◆ **WORK REQUIRED**
In your answer, print each of the records below exactly.

Collected data entries
+--

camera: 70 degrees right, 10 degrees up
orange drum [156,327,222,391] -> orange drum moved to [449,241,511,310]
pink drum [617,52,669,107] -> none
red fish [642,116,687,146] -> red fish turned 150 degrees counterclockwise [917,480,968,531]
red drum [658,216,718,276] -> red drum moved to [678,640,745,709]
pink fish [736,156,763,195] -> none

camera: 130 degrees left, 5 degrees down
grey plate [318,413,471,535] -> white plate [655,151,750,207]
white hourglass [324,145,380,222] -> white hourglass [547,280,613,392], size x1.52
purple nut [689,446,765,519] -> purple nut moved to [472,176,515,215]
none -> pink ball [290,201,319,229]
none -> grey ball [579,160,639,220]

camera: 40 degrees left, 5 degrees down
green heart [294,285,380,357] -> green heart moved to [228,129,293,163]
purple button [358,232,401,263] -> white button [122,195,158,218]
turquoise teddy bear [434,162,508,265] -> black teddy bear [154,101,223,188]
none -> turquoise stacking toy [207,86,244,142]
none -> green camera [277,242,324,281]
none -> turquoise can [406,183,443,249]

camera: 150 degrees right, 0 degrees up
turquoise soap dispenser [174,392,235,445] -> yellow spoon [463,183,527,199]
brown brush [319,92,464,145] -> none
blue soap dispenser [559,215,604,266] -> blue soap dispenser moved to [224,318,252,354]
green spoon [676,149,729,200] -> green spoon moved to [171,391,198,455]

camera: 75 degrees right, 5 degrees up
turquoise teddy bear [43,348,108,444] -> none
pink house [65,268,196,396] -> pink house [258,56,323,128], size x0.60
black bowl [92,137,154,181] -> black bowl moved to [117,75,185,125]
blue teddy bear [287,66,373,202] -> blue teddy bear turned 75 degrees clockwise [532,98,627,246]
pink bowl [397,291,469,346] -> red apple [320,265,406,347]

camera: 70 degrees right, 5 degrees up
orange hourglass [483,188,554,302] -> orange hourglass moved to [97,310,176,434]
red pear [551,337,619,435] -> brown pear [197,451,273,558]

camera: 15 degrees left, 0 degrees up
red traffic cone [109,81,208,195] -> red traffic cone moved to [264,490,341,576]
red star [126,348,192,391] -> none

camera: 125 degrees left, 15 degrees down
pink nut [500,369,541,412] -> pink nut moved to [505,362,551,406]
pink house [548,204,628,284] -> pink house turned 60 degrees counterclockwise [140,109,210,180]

+--

◆ **WRITTEN REPLY**
camera: 70 degrees right, 10 degrees up
orange drum [156,327,222,391] -> orange drum moved to [449,241,511,310]
pink drum [617,52,669,107] -> none
red fish [642,116,687,146] -> red fish turned 150 degrees counterclockwise [917,480,968,531]
red drum [658,216,718,276] -> red drum moved to [678,640,745,709]
pink fish [736,156,763,195] -> none

camera: 130 degrees left, 5 degrees down
grey plate [318,413,471,535] -> white plate [655,151,750,207]
white hourglass [324,145,380,222] -> white hourglass [547,280,613,392], size x1.52
purple nut [689,446,765,519] -> purple nut moved to [472,176,515,215]
none -> pink ball [290,201,319,229]
none -> grey ball [579,160,639,220]

camera: 40 degrees left, 5 degrees down
green heart [294,285,380,357] -> green heart moved to [228,129,293,163]
purple button [358,232,401,263] -> white button [122,195,158,218]
turquoise teddy bear [434,162,508,265] -> black teddy bear [154,101,223,188]
none -> turquoise stacking toy [207,86,244,142]
none -> green camera [277,242,324,281]
none -> turquoise can [406,183,443,249]

camera: 150 degrees right, 0 degrees up
turquoise soap dispenser [174,392,235,445] -> yellow spoon [463,183,527,199]
brown brush [319,92,464,145] -> none
blue soap dispenser [559,215,604,266] -> blue soap dispenser moved to [224,318,252,354]
green spoon [676,149,729,200] -> green spoon moved to [171,391,198,455]

camera: 75 degrees right, 5 degrees up
turquoise teddy bear [43,348,108,444] -> none
pink house [65,268,196,396] -> pink house [258,56,323,128], size x0.60
black bowl [92,137,154,181] -> black bowl moved to [117,75,185,125]
blue teddy bear [287,66,373,202] -> blue teddy bear turned 75 degrees clockwise [532,98,627,246]
pink bowl [397,291,469,346] -> red apple [320,265,406,347]

camera: 70 degrees right, 5 degrees up
orange hourglass [483,188,554,302] -> orange hourglass moved to [97,310,176,434]
red pear [551,337,619,435] -> brown pear [197,451,273,558]

camera: 15 degrees left, 0 degrees up
red traffic cone [109,81,208,195] -> red traffic cone moved to [264,490,341,576]
red star [126,348,192,391] -> none

camera: 125 degrees left, 15 degrees down
pink nut [500,369,541,412] -> pink nut moved to [505,362,551,406]
pink house [548,204,628,284] -> pink house turned 60 degrees counterclockwise [140,109,210,180]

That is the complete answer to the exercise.